**Dataset entries**
_____

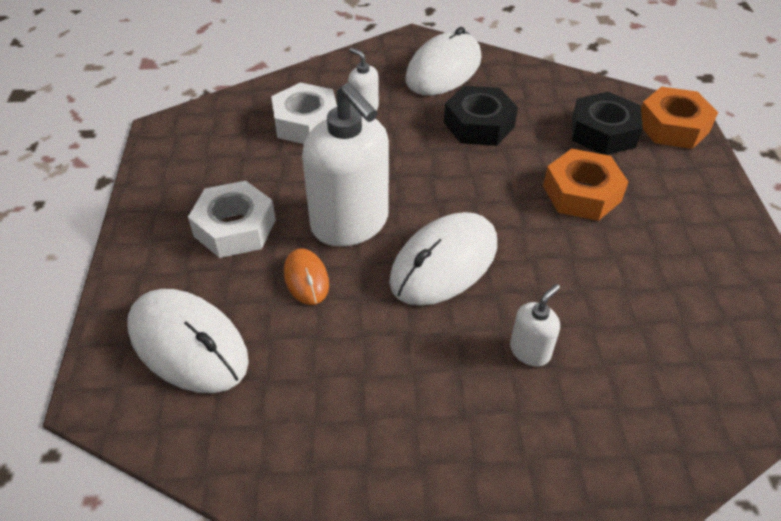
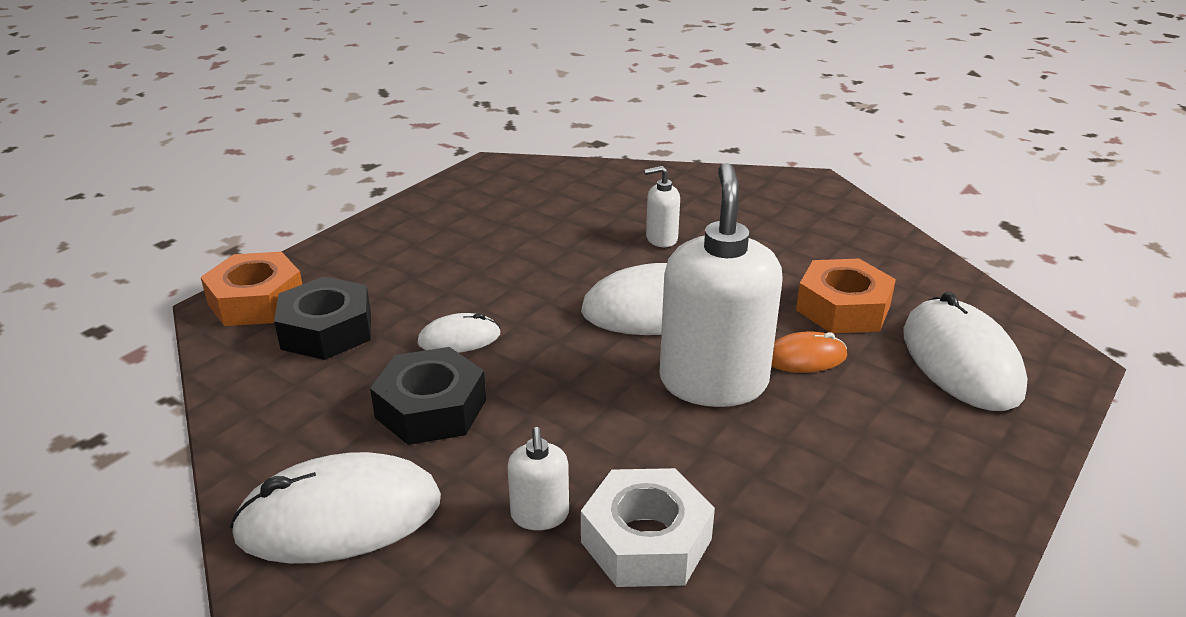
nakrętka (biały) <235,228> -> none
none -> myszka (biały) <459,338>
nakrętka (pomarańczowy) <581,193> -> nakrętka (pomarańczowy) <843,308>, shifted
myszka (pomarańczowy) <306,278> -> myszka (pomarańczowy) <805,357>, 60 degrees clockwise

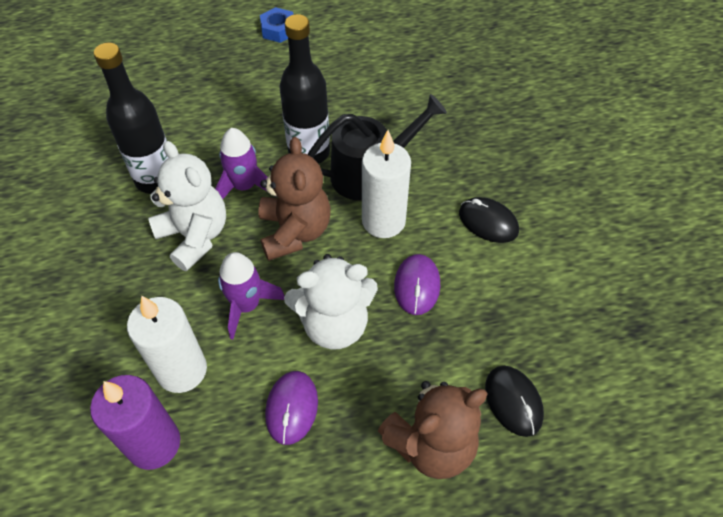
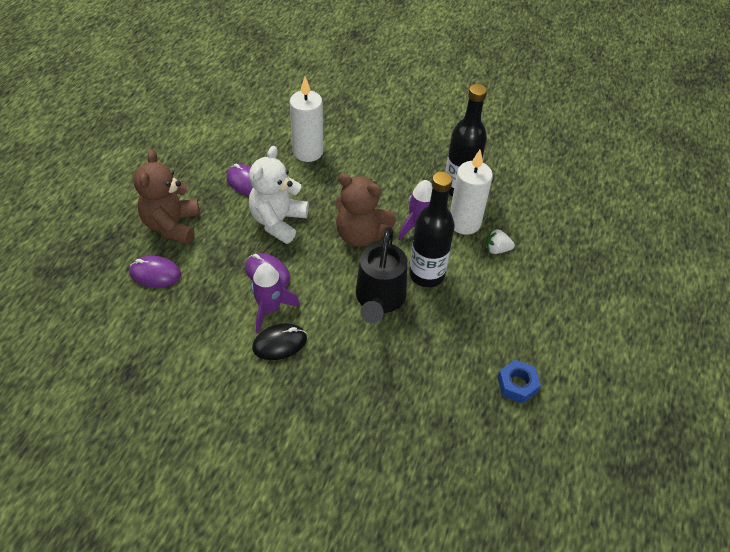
świeca (fioletowy) <154,443> -> none
miś (biały) <195,236> -> none
none -> truskawka (biały) <497,249>
rakieta (fioletowy) <247,306> -> rakieta (fioletowy) <270,309>, shifted
nakrętka (niebieski) <278,30> -> nakrętka (niebieski) <517,384>, shifted
świeca (biały) <383,221> -> świeca (biały) <464,223>, shifted
myszka (czarny) <513,401> -> myszka (fioletowy) <155,273>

_____

**Prompt**
Leave every picture out. Retype the remaining data exactly.

**Output below**
nakrętka (biały) <235,228> -> none
none -> myszka (biały) <459,338>
nakrętka (pomarańczowy) <581,193> -> nakrętka (pomarańczowy) <843,308>, shifted
myszka (pomarańczowy) <306,278> -> myszka (pomarańczowy) <805,357>, 60 degrees clockwise

świeca (fioletowy) <154,443> -> none
miś (biały) <195,236> -> none
none -> truskawka (biały) <497,249>
rakieta (fioletowy) <247,306> -> rakieta (fioletowy) <270,309>, shifted
nakrętka (niebieski) <278,30> -> nakrętka (niebieski) <517,384>, shifted
świeca (biały) <383,221> -> świeca (biały) <464,223>, shifted
myszka (czarny) <513,401> -> myszka (fioletowy) <155,273>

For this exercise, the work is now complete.